## Work task:
In the records below, repeat word for word only the lines starting at the one that contains "GAS3 pin DO: GP21 -> GP20" and ending at the one that contains "KEYS2 pin K3: GP0 -> GP6", pictures excluded.

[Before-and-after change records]

((

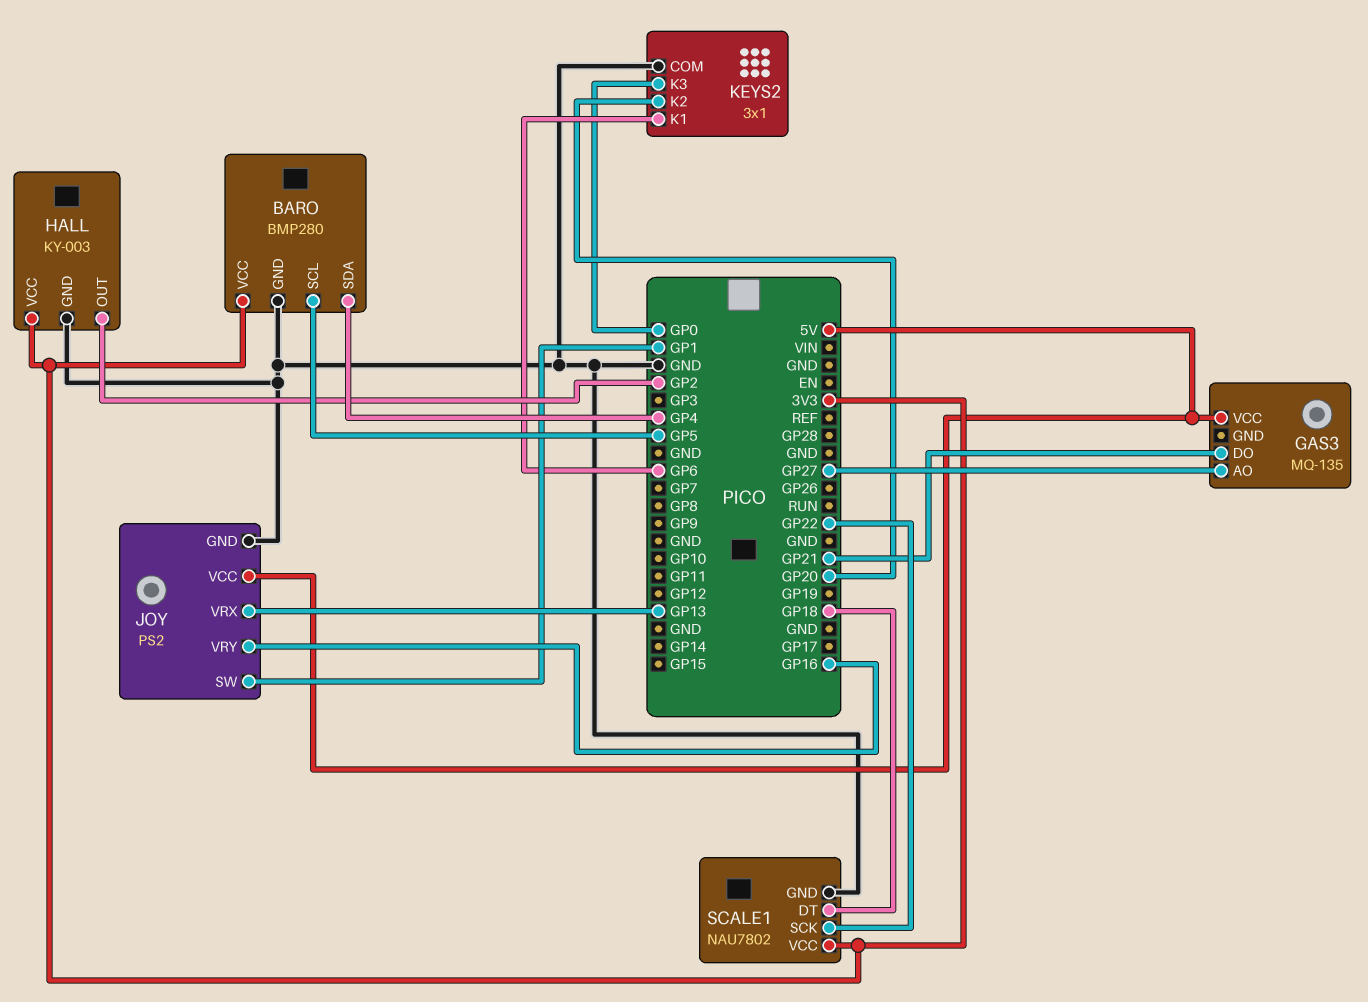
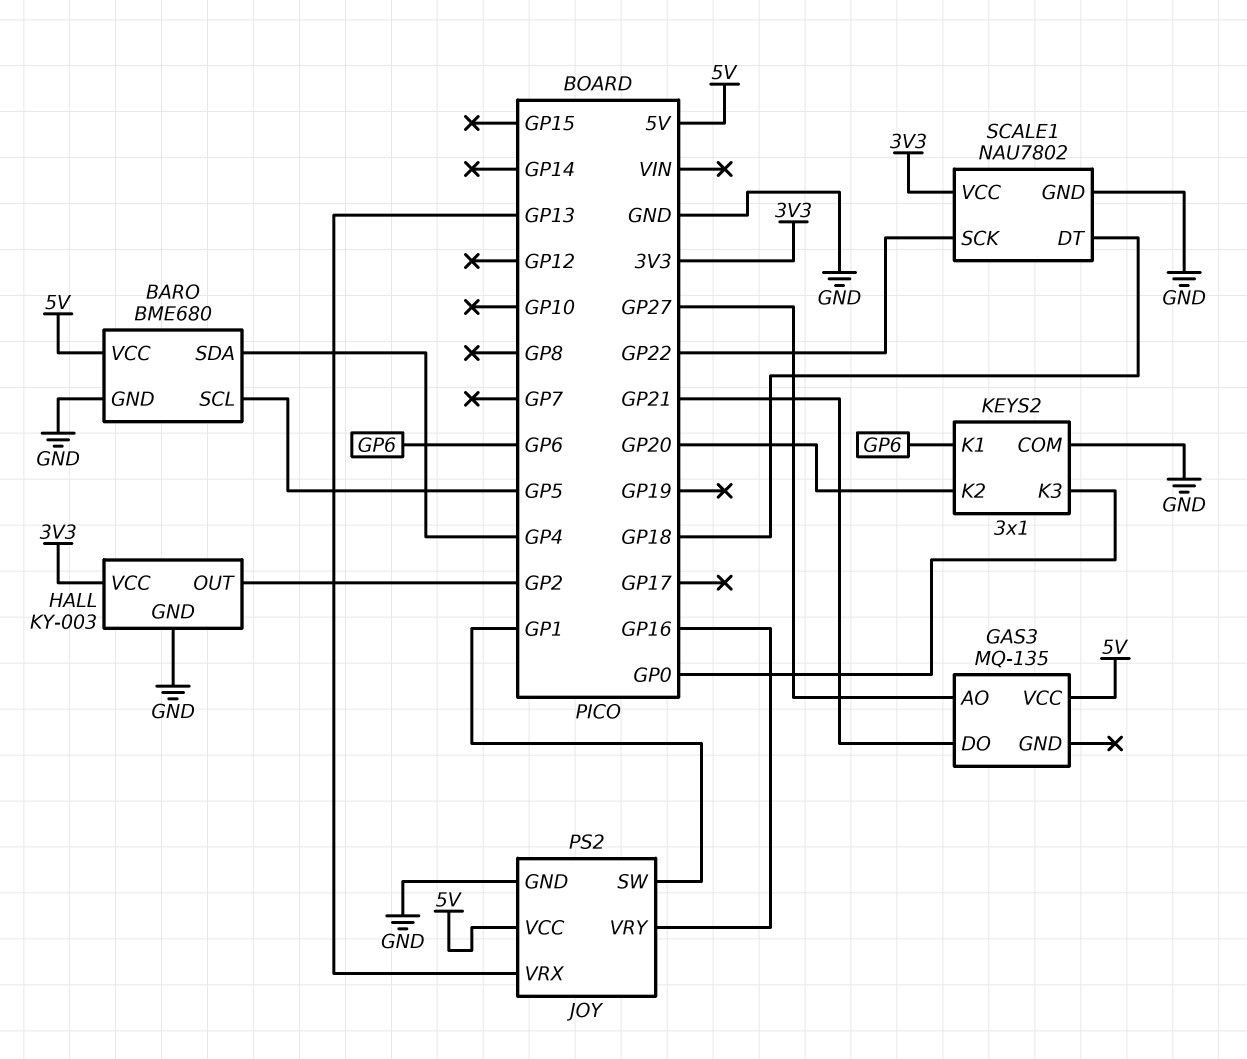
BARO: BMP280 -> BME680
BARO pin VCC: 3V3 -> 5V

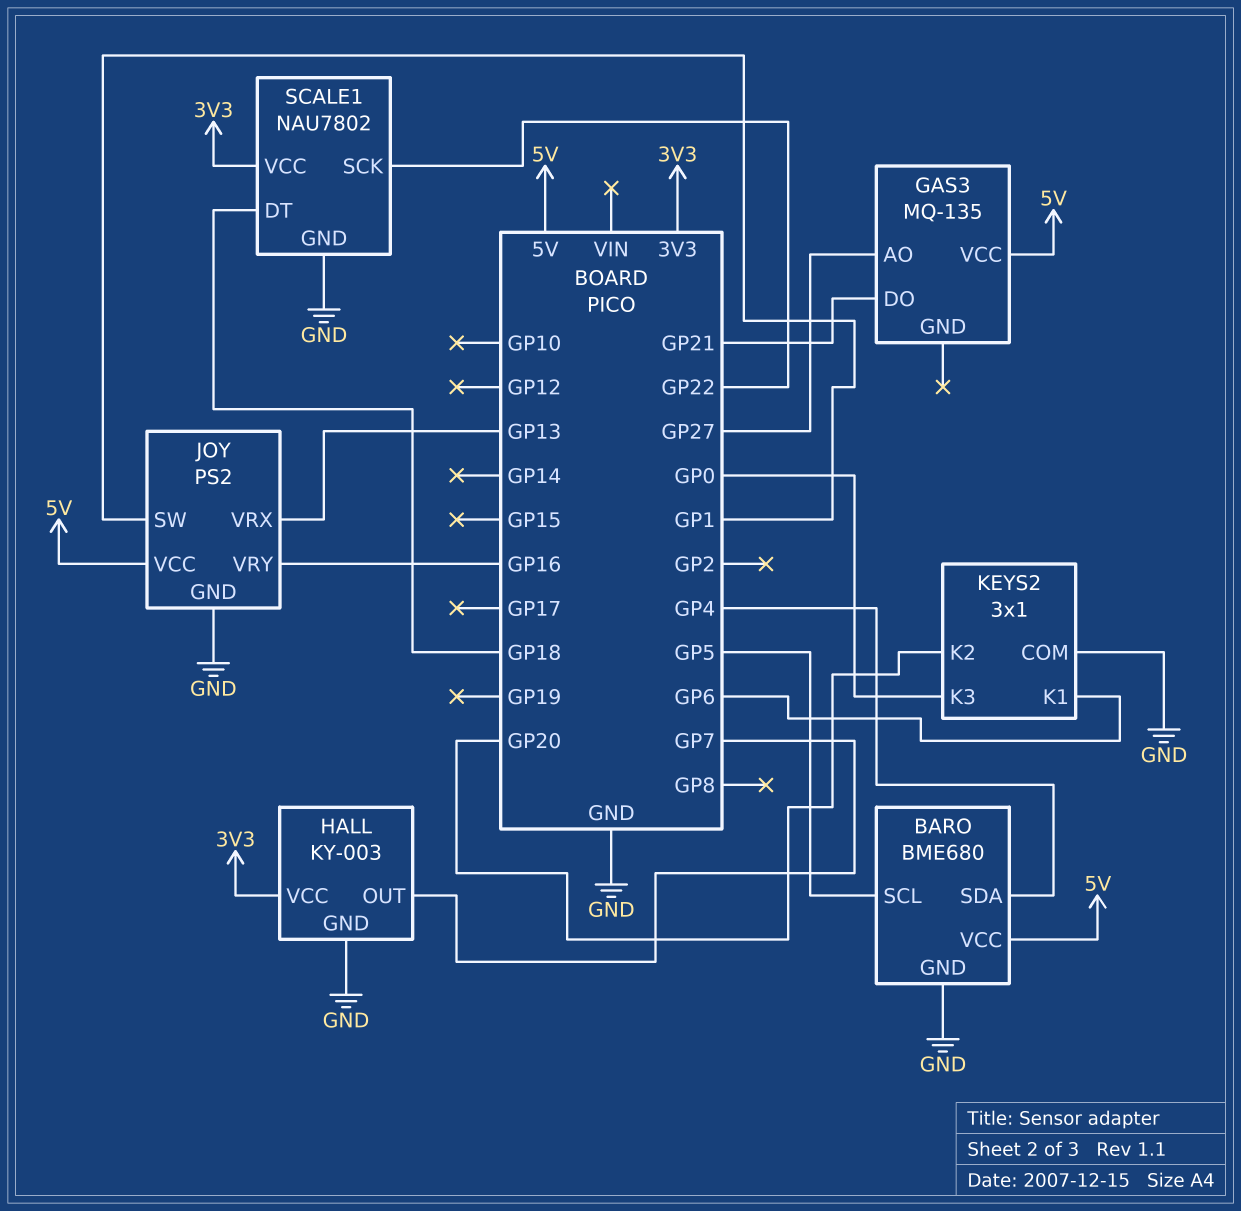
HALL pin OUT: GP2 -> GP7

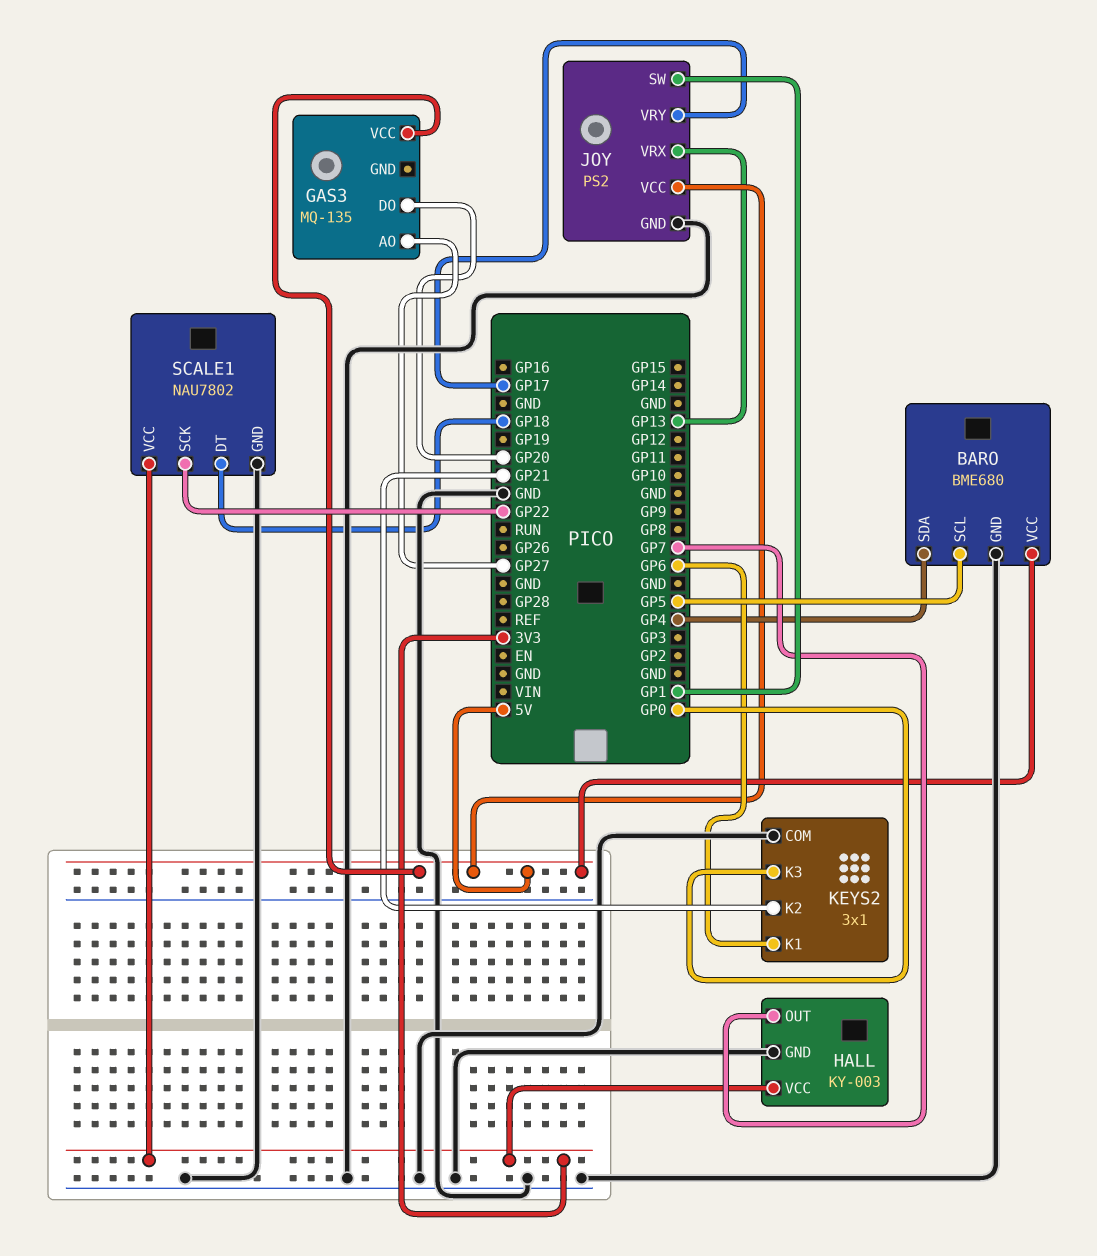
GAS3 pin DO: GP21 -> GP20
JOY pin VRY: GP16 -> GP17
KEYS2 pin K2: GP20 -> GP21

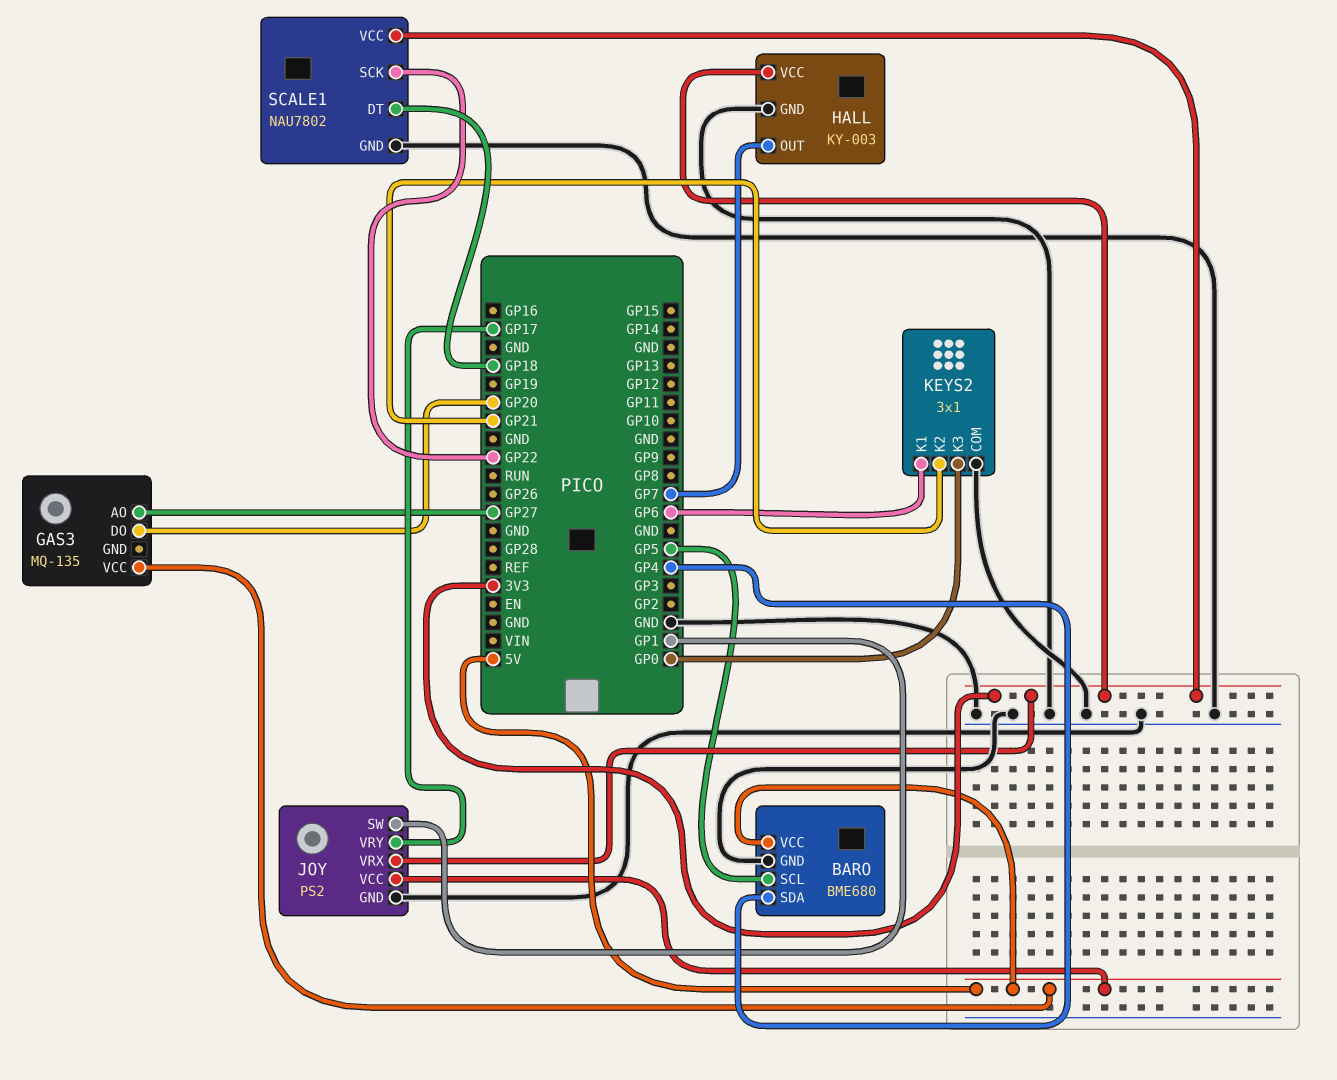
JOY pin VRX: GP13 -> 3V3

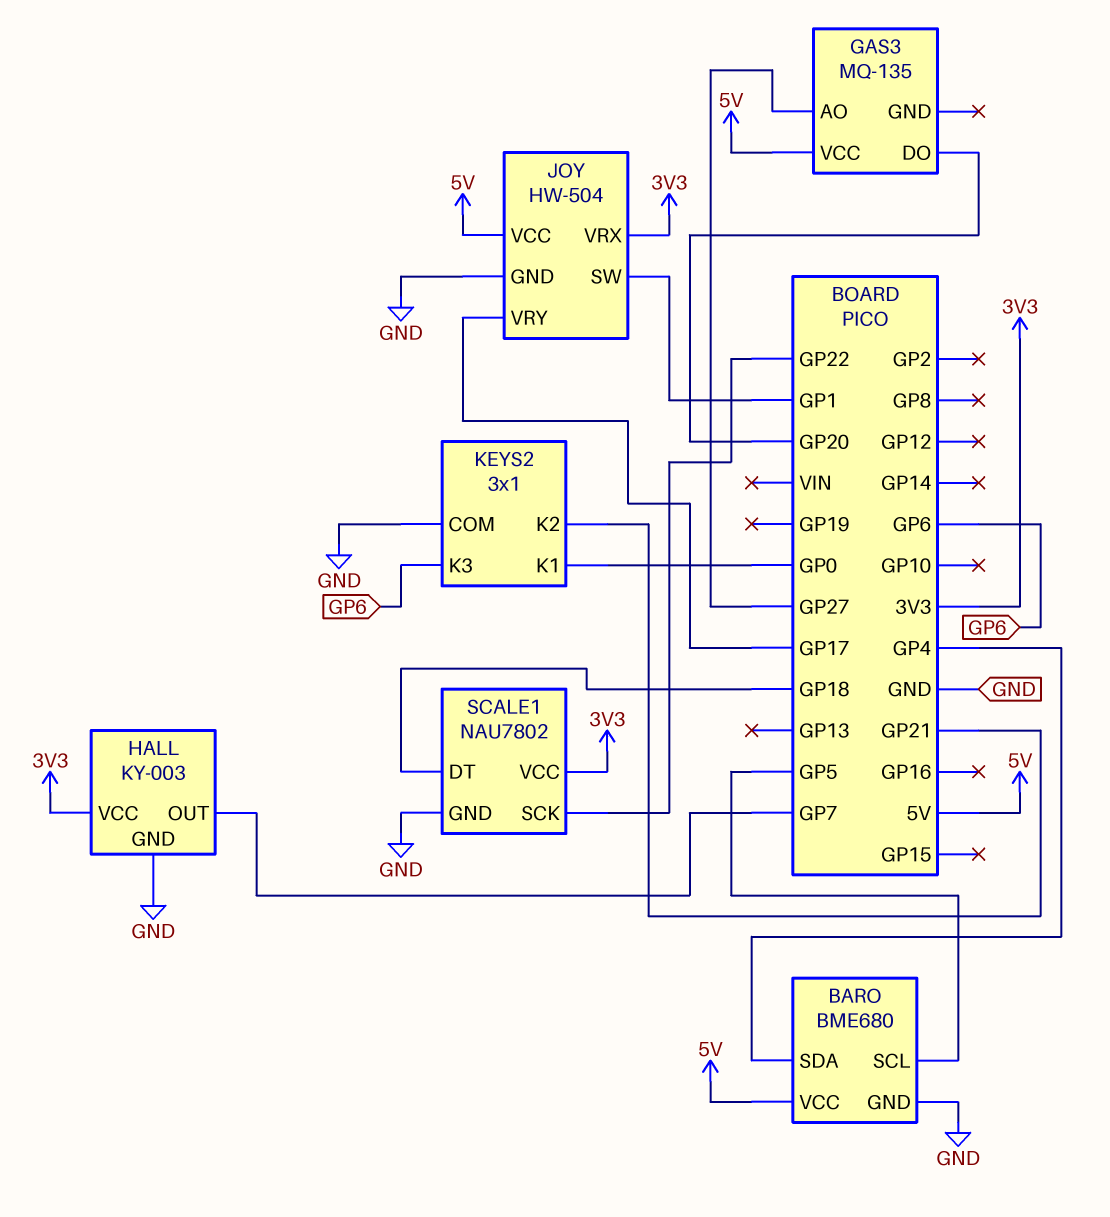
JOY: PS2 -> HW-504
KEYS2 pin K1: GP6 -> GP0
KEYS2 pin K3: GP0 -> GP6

))
((

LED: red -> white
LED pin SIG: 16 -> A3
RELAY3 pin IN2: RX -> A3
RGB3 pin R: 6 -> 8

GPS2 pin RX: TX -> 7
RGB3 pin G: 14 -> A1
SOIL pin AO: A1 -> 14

))

## Task output:
GAS3 pin DO: GP21 -> GP20
JOY pin VRY: GP16 -> GP17
KEYS2 pin K2: GP20 -> GP21

JOY pin VRX: GP13 -> 3V3

JOY: PS2 -> HW-504
KEYS2 pin K1: GP6 -> GP0
KEYS2 pin K3: GP0 -> GP6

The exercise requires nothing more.